Task
Reproduce every line of text in all of the records below without changes, and leave the pictures out.

# Available data start

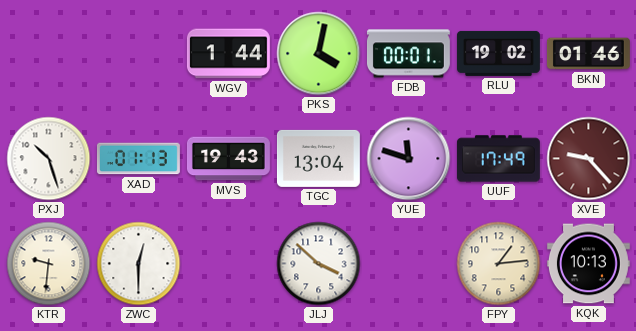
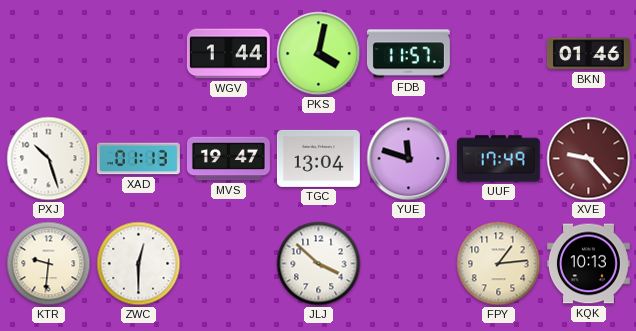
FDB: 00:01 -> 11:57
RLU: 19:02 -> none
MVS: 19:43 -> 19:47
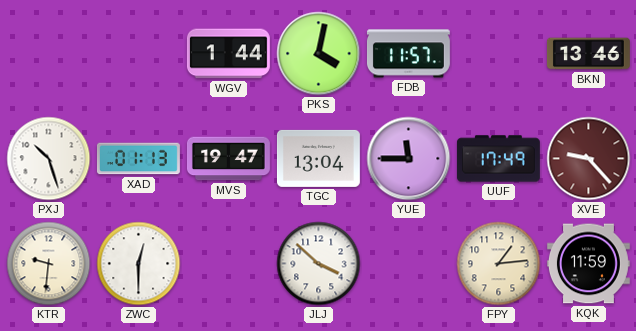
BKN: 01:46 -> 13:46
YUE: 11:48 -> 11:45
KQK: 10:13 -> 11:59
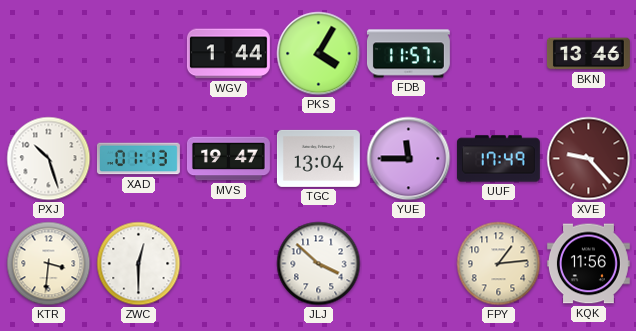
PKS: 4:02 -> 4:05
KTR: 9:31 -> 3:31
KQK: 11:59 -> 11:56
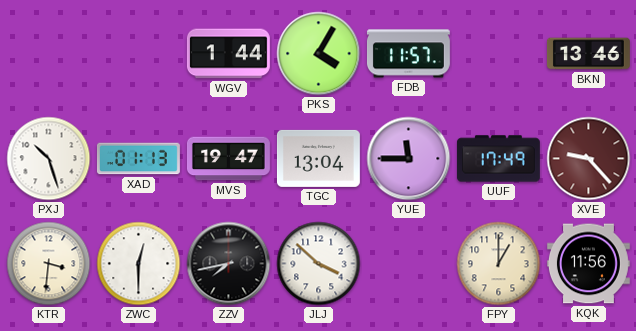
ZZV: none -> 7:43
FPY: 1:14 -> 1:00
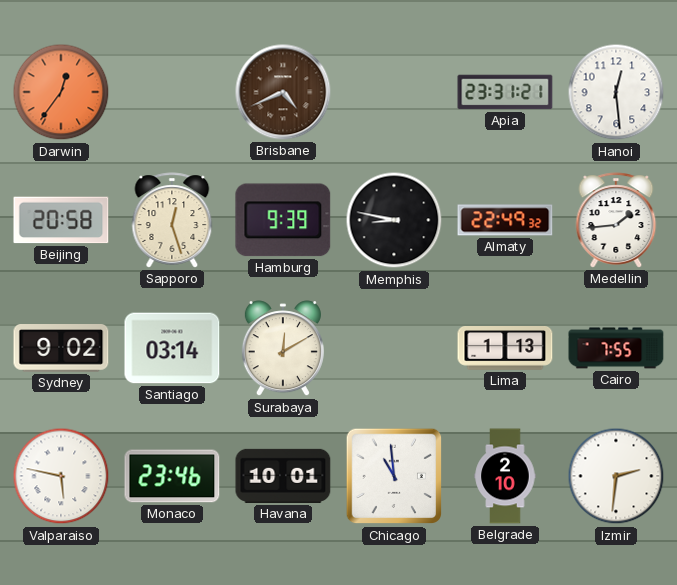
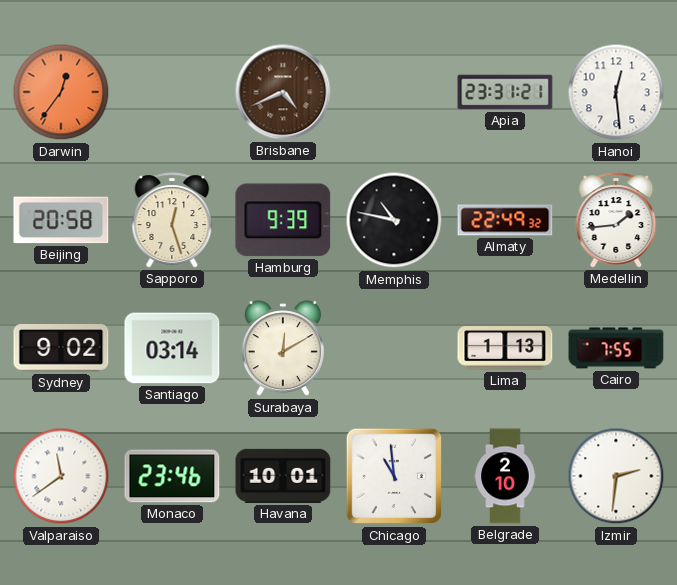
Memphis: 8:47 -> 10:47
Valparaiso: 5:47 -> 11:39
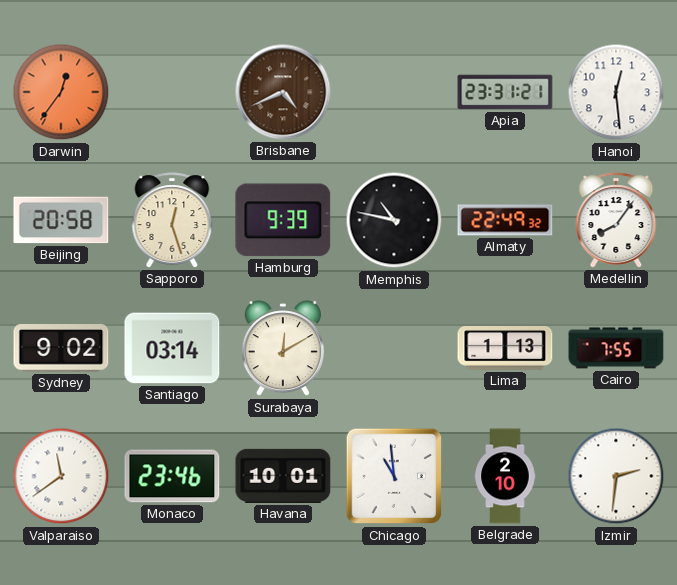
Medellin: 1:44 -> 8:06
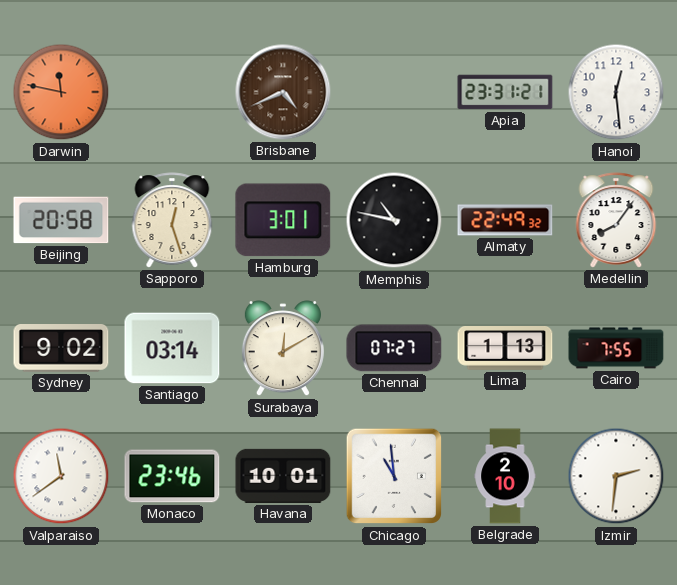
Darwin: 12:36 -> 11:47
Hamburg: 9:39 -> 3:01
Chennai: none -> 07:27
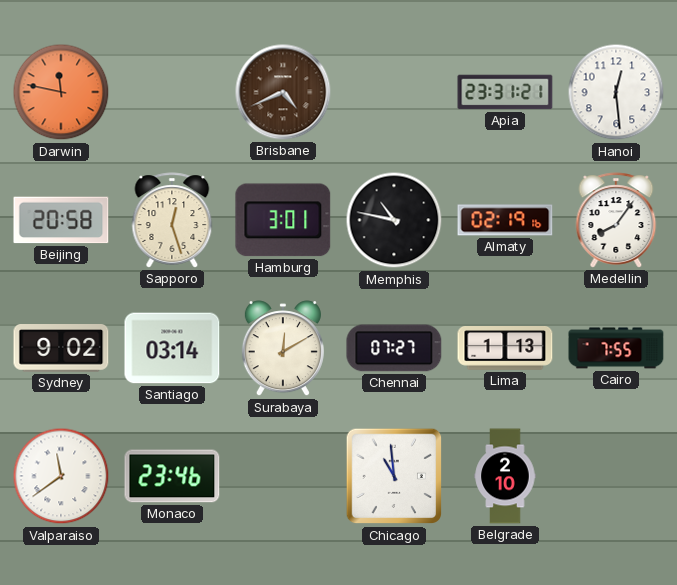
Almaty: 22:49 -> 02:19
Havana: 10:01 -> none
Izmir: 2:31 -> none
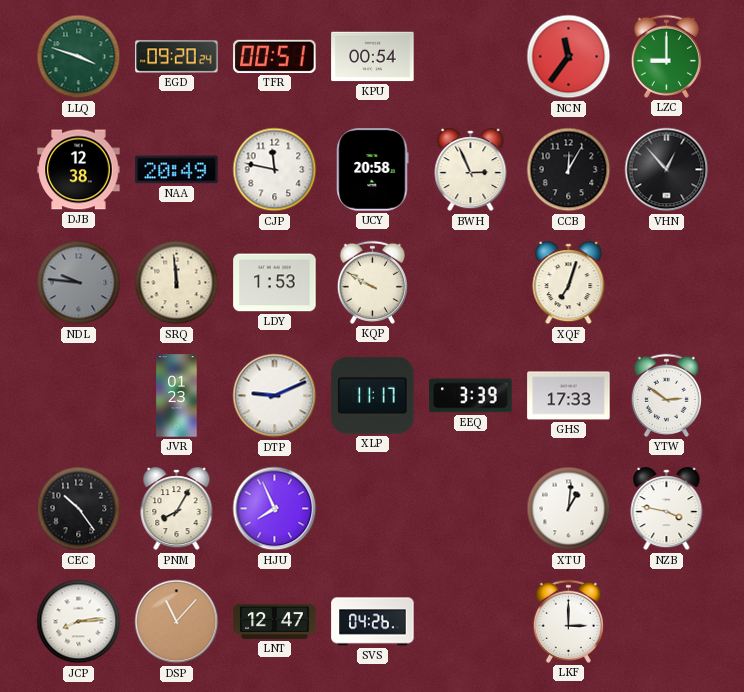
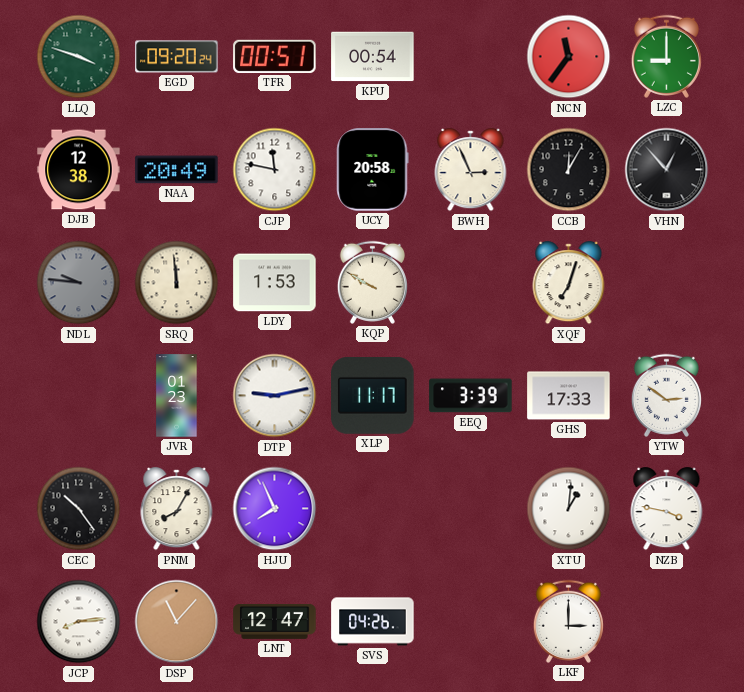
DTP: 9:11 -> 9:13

# Available data end

Solution for this exercise
FDB: 00:01 -> 11:57
RLU: 19:02 -> none
MVS: 19:43 -> 19:47
BKN: 01:46 -> 13:46
YUE: 11:48 -> 11:45
KQK: 10:13 -> 11:59
PKS: 4:02 -> 4:05
KTR: 9:31 -> 3:31
KQK: 11:59 -> 11:56
ZZV: none -> 7:43
FPY: 1:14 -> 1:00
Memphis: 8:47 -> 10:47
Valparaiso: 5:47 -> 11:39
Medellin: 1:44 -> 8:06
Darwin: 12:36 -> 11:47
Hamburg: 9:39 -> 3:01
Chennai: none -> 07:27
Almaty: 22:49 -> 02:19
Havana: 10:01 -> none
Izmir: 2:31 -> none
DTP: 9:11 -> 9:13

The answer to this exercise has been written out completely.